### DIRECTIONS
Transcribe the lines below verbatim, skipping the images.
(Beginning of DATA)
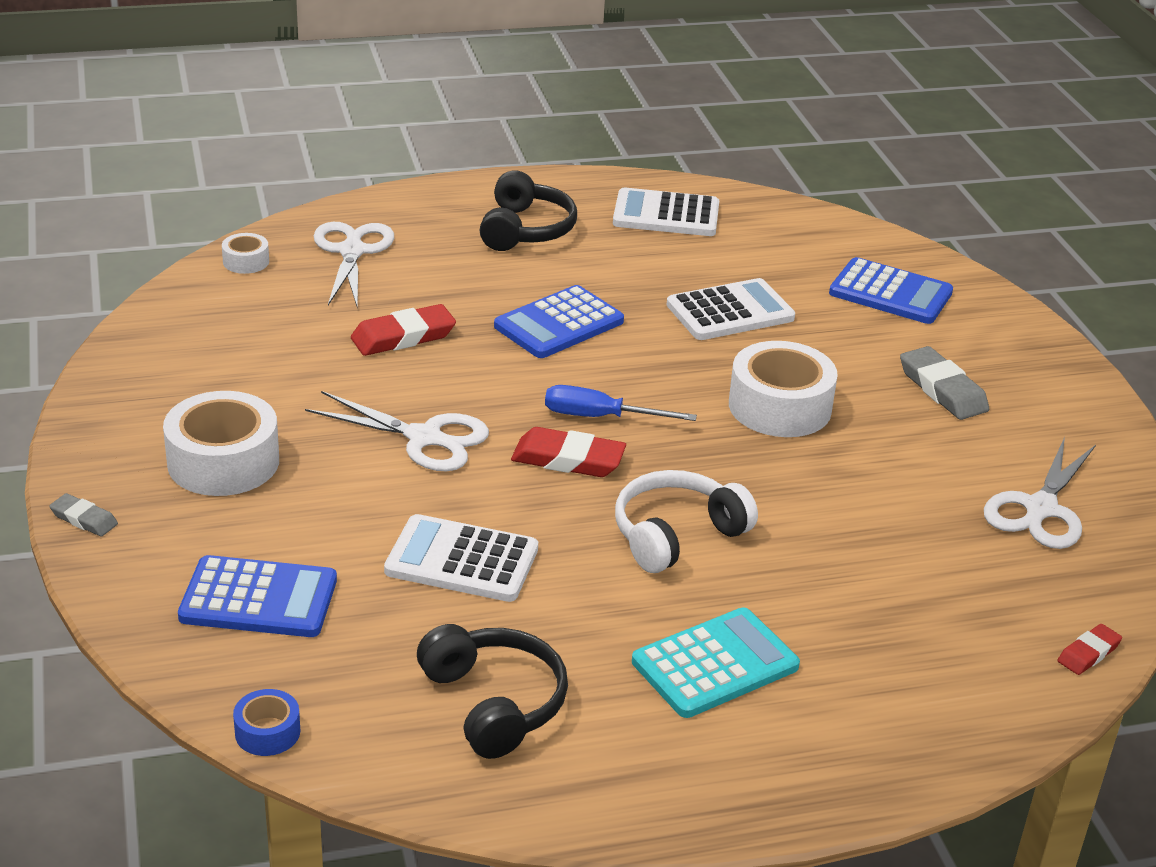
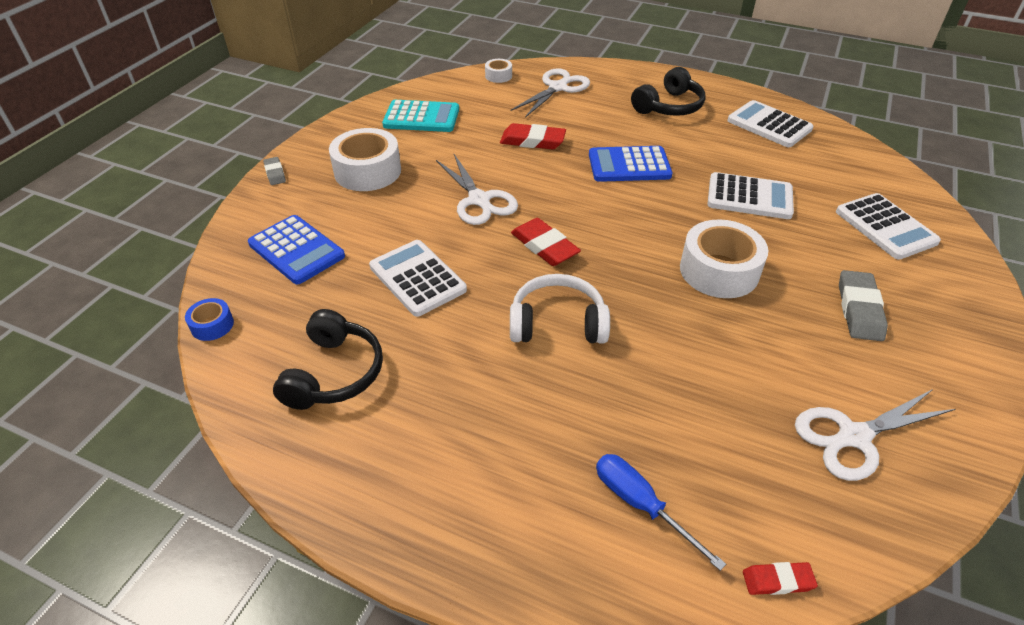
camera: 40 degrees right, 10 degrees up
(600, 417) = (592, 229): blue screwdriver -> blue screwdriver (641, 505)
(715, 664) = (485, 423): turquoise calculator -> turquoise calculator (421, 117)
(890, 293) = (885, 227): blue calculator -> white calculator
(End of DATA)
### REPLY
camera: 40 degrees right, 10 degrees up
(600, 417) = (592, 229): blue screwdriver -> blue screwdriver (641, 505)
(715, 664) = (485, 423): turquoise calculator -> turquoise calculator (421, 117)
(890, 293) = (885, 227): blue calculator -> white calculator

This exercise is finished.